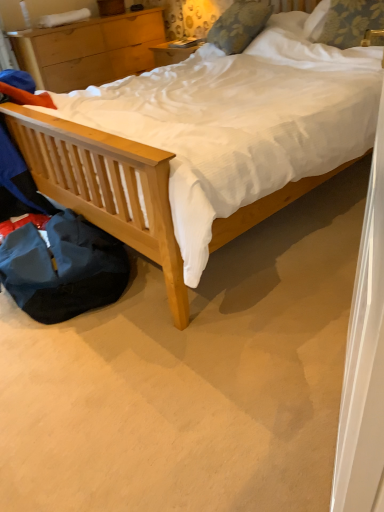
Question: Could you tell me if floral fabric pillow at upper center, the second pillow when ordered from right to left, is turned towards light wood nightstand at upper left?

Choices:
 (A) no
 (B) yes

Answer: (A)

Question: Is floral fabric pillow at upper center, the second pillow when ordered from right to left, bigger than light wood nightstand at upper left?

Choices:
 (A) no
 (B) yes

Answer: (A)

Question: Is floral fabric pillow at upper center, the second pillow when ordered from right to left, next to light wood nightstand at upper left?

Choices:
 (A) yes
 (B) no

Answer: (B)

Question: From the image's perspective, is floral fabric pillow at upper center, the second pillow when ordered from right to left, below light wood nightstand at upper left?

Choices:
 (A) yes
 (B) no

Answer: (A)

Question: Considering the relative sizes of floral fabric pillow at upper center, marked as the first pillow in a left-to-right arrangement, and light wood nightstand at upper left in the image provided, is floral fabric pillow at upper center, marked as the first pillow in a left-to-right arrangement, wider than light wood nightstand at upper left?

Choices:
 (A) no
 (B) yes

Answer: (A)

Question: From a real-world perspective, is floral fabric pillow at upper center, the second pillow when ordered from right to left, on light wood nightstand at upper left?

Choices:
 (A) no
 (B) yes

Answer: (B)

Question: Does floral fabric pillow at upper right, positioned as the first pillow in right-to-left order, have a lesser width compared to floral fabric pillow at upper center, marked as the first pillow in a left-to-right arrangement?

Choices:
 (A) no
 (B) yes

Answer: (B)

--

## [THE PROBLEM]
Copy out every one of the lines above word for word, leaving the picture out.

## [TASK RESULT]
Question: Could you tell me if floral fabric pillow at upper center, the second pillow when ordered from right to left, is turned towards light wood nightstand at upper left?

Choices:
 (A) no
 (B) yes

Answer: (A)

Question: Is floral fabric pillow at upper center, the second pillow when ordered from right to left, bigger than light wood nightstand at upper left?

Choices:
 (A) no
 (B) yes

Answer: (A)

Question: Is floral fabric pillow at upper center, the second pillow when ordered from right to left, next to light wood nightstand at upper left?

Choices:
 (A) yes
 (B) no

Answer: (B)

Question: From the image's perspective, is floral fabric pillow at upper center, the second pillow when ordered from right to left, below light wood nightstand at upper left?

Choices:
 (A) yes
 (B) no

Answer: (A)

Question: Considering the relative sizes of floral fabric pillow at upper center, marked as the first pillow in a left-to-right arrangement, and light wood nightstand at upper left in the image provided, is floral fabric pillow at upper center, marked as the first pillow in a left-to-right arrangement, wider than light wood nightstand at upper left?

Choices:
 (A) no
 (B) yes

Answer: (A)

Question: From a real-world perspective, is floral fabric pillow at upper center, the second pillow when ordered from right to left, on light wood nightstand at upper left?

Choices:
 (A) no
 (B) yes

Answer: (B)

Question: Does floral fabric pillow at upper right, positioned as the first pillow in right-to-left order, have a lesser width compared to floral fabric pillow at upper center, marked as the first pillow in a left-to-right arrangement?

Choices:
 (A) no
 (B) yes

Answer: (B)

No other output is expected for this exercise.